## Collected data
□ □ □ □

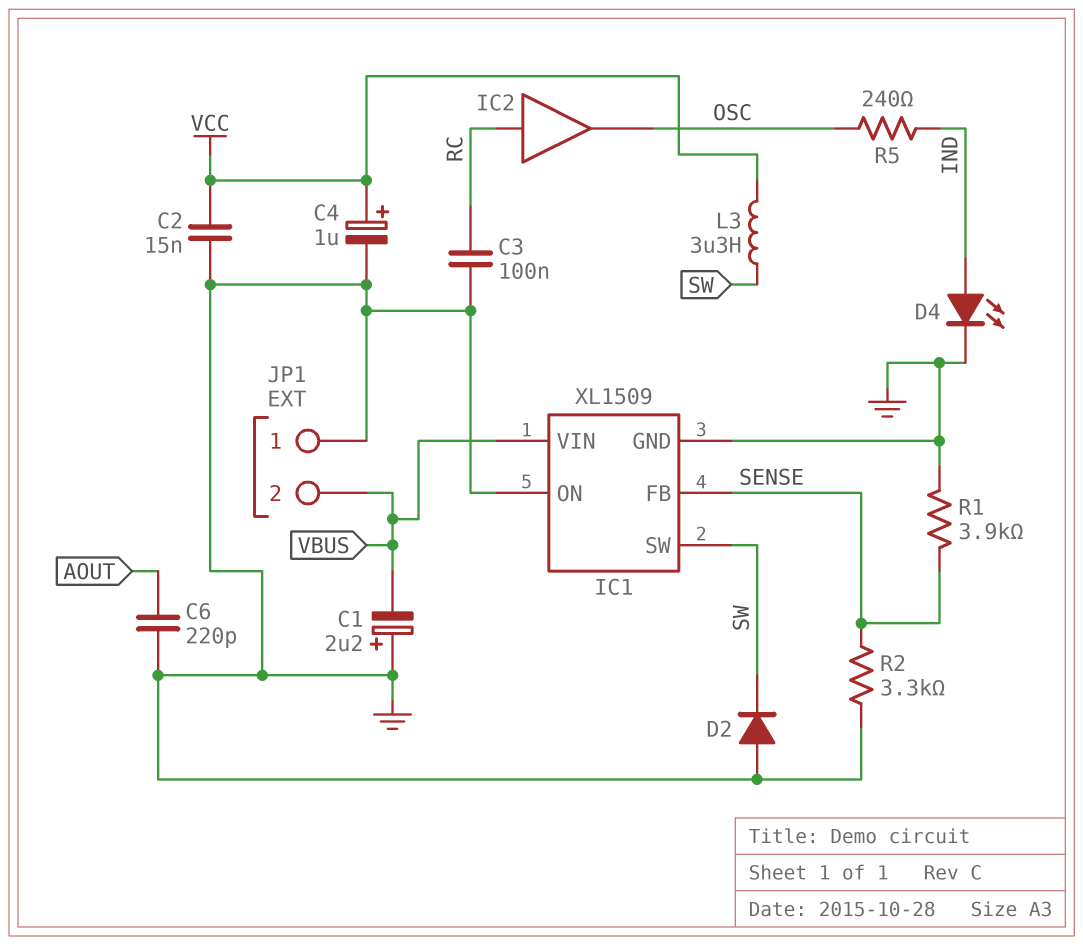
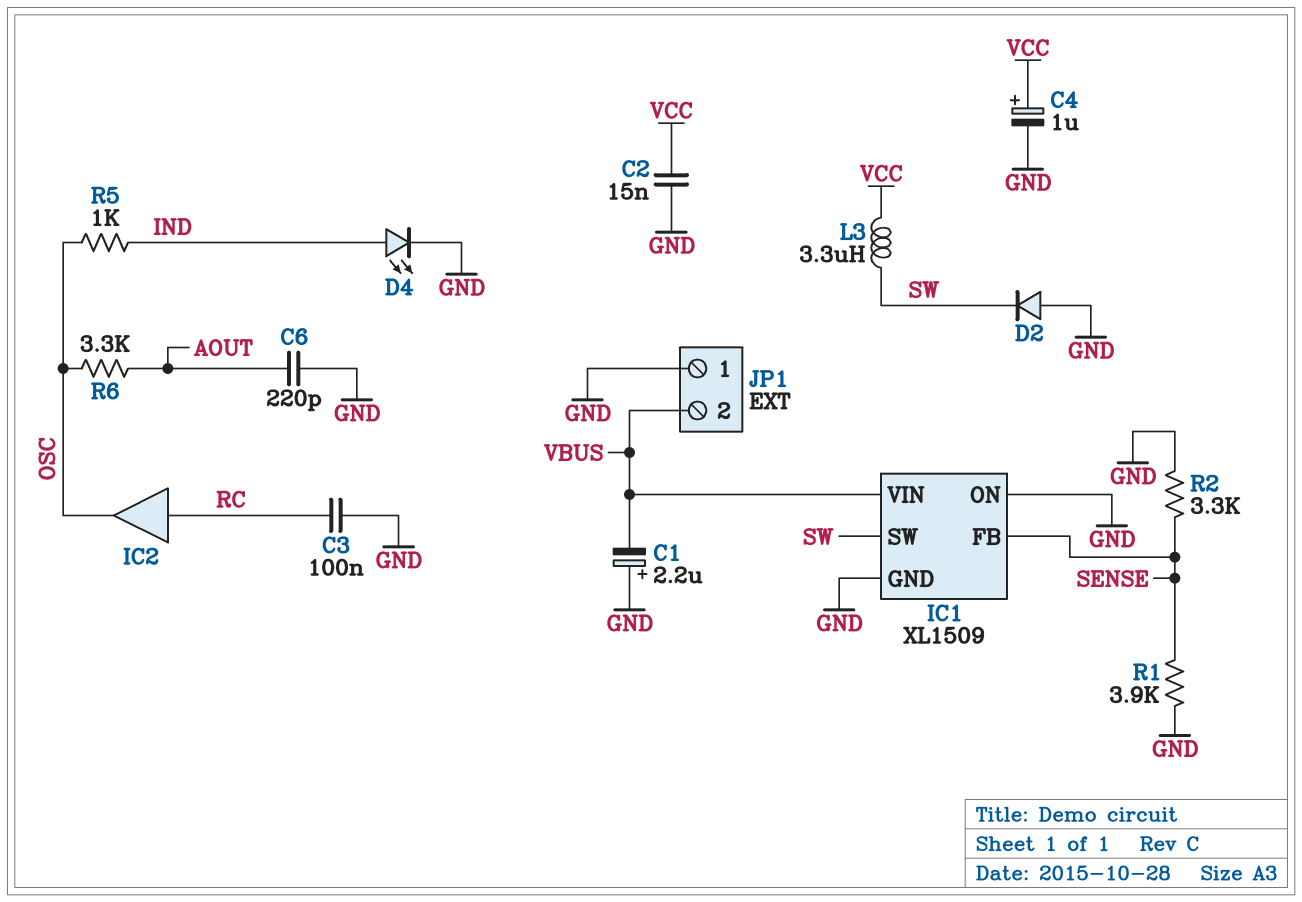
R5: 240 (IND, OSC) -> 1k (IND, OSC)
R6: none -> 3.3k (AOUT, OSC)

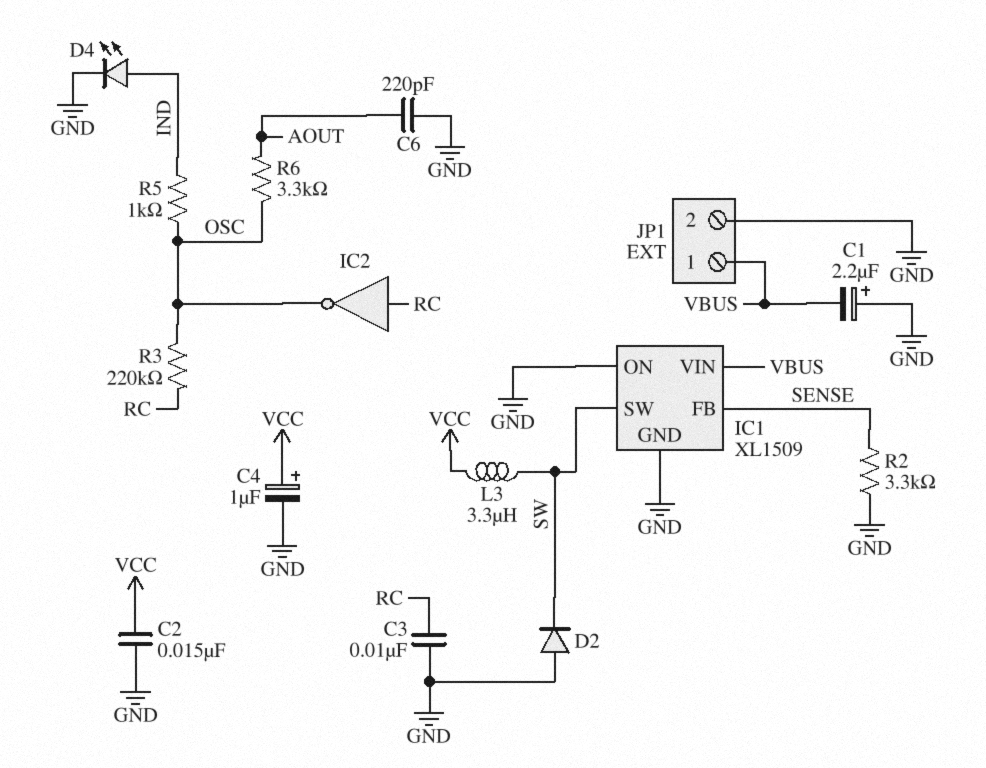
C3: 100nF (GND, RC) -> 10nF (GND, RC)
IC2: buffer (in RC, out OSC) -> NOT (in RC, out OSC)
JP1 pin 1: GND -> VBUS
JP1 pin 2: VBUS -> GND
R1: 3.9k (GND, SENSE) -> none
R3: none -> 220k (OSC, RC)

□ □ □ □

## What is being asked
The records above are to be quoted exactly, with all pictures left out.

## Solution for this task
R5: 240 (IND, OSC) -> 1k (IND, OSC)
R6: none -> 3.3k (AOUT, OSC)

C3: 100nF (GND, RC) -> 10nF (GND, RC)
IC2: buffer (in RC, out OSC) -> NOT (in RC, out OSC)
JP1 pin 1: GND -> VBUS
JP1 pin 2: VBUS -> GND
R1: 3.9k (GND, SENSE) -> none
R3: none -> 220k (OSC, RC)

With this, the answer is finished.